EXERCISE AIM:
Put every line of the listing below into a JSON list of strings, one string per line, leaving out blank lines. Omit the pictures.

══ DATA ROWS ══

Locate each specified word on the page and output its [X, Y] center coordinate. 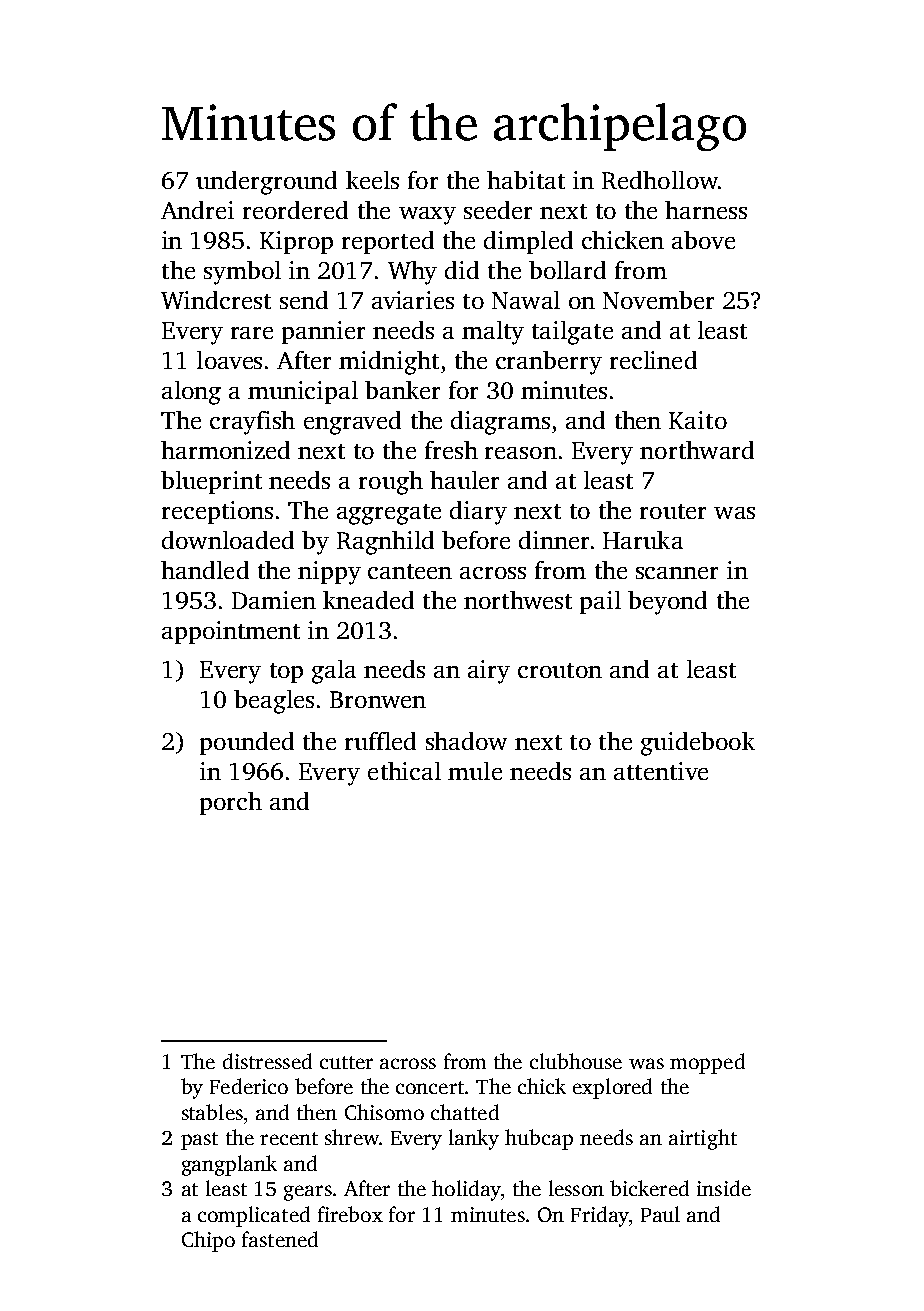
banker [402, 390]
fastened [280, 1239]
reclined [653, 360]
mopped [707, 1063]
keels [372, 180]
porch [231, 803]
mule [475, 771]
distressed [267, 1061]
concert [430, 1087]
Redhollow [660, 180]
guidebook [698, 744]
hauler [464, 480]
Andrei [197, 210]
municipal [303, 392]
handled [205, 570]
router [673, 511]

═══

SOLUTION BELOW:
[
  "Locate each specified word on the page and output its [X, Y] center coordinate. ",
  "banker [402, 390]",
  "fastened [280, 1239]",
  "reclined [653, 360]",
  "mopped [707, 1063]",
  "keels [372, 180]",
  "porch [231, 803]",
  "mule [475, 771]",
  "distressed [267, 1061]",
  "concert [430, 1087]",
  "Redhollow [660, 180]",
  "guidebook [698, 744]",
  "hauler [464, 480]",
  "Andrei [197, 210]",
  "municipal [303, 392]",
  "handled [205, 570]",
  "router [673, 511]"
]